Exercise = Please retype only the lines below that run from the one containing "TOF pin XSHUT: A9 -> none" through the last line, both included, without altering a word.

---

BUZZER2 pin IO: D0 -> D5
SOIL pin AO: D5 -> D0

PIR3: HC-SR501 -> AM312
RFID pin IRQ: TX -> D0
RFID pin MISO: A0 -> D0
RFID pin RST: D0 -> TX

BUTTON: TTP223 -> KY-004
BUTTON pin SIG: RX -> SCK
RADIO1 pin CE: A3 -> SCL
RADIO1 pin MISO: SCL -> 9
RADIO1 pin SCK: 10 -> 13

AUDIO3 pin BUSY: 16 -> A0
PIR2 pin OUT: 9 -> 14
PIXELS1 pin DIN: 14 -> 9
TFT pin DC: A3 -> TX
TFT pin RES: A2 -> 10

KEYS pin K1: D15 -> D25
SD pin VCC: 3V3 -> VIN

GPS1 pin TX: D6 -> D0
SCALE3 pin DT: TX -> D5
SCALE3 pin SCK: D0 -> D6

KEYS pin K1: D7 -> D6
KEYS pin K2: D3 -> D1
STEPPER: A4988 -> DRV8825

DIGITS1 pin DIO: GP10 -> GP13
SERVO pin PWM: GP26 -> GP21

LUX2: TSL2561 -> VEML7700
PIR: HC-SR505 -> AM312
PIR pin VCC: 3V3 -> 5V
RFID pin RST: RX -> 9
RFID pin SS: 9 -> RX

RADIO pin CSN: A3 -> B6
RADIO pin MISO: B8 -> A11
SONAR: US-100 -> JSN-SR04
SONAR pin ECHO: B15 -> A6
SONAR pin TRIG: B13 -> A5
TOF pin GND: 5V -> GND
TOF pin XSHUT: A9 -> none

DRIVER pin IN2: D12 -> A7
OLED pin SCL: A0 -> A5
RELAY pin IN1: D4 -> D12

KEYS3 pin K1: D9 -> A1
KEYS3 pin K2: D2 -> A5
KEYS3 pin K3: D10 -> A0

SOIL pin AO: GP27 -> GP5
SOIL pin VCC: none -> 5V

---

Solution below =
TOF pin XSHUT: A9 -> none

DRIVER pin IN2: D12 -> A7
OLED pin SCL: A0 -> A5
RELAY pin IN1: D4 -> D12

KEYS3 pin K1: D9 -> A1
KEYS3 pin K2: D2 -> A5
KEYS3 pin K3: D10 -> A0

SOIL pin AO: GP27 -> GP5
SOIL pin VCC: none -> 5V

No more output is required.